EXERCISE DIRECTIONS
Identify all lines in the data containing the string "none". Copy them out.

DATA SUPPLIED
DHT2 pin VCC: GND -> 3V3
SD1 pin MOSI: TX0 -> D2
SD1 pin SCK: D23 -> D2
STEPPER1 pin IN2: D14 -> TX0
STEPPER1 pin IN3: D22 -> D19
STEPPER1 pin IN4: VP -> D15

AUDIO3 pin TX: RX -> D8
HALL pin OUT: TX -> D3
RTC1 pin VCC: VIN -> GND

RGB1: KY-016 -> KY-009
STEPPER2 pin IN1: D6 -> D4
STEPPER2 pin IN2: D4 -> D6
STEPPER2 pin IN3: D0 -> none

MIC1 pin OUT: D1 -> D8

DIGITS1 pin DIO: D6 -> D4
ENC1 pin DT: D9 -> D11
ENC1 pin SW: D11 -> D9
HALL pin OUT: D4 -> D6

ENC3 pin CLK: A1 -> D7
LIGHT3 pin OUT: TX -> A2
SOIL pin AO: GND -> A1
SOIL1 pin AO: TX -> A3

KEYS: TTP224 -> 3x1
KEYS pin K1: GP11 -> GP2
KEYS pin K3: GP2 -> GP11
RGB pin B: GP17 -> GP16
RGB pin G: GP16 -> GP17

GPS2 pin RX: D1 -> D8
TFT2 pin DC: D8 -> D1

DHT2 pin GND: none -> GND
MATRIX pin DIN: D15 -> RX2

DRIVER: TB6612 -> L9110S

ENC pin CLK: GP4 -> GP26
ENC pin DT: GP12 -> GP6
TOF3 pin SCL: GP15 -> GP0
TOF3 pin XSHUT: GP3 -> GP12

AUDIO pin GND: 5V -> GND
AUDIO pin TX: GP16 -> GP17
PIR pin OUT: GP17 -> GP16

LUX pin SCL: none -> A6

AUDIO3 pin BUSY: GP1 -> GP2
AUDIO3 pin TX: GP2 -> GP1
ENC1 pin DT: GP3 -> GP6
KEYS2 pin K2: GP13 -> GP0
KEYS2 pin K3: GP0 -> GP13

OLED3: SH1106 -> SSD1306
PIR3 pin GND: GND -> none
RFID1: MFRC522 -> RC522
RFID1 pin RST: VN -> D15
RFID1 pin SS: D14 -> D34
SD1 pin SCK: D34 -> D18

OUTPUT OF THE TASK
STEPPER2 pin IN3: D0 -> none
DHT2 pin GND: none -> GND
LUX pin SCL: none -> A6
PIR3 pin GND: GND -> none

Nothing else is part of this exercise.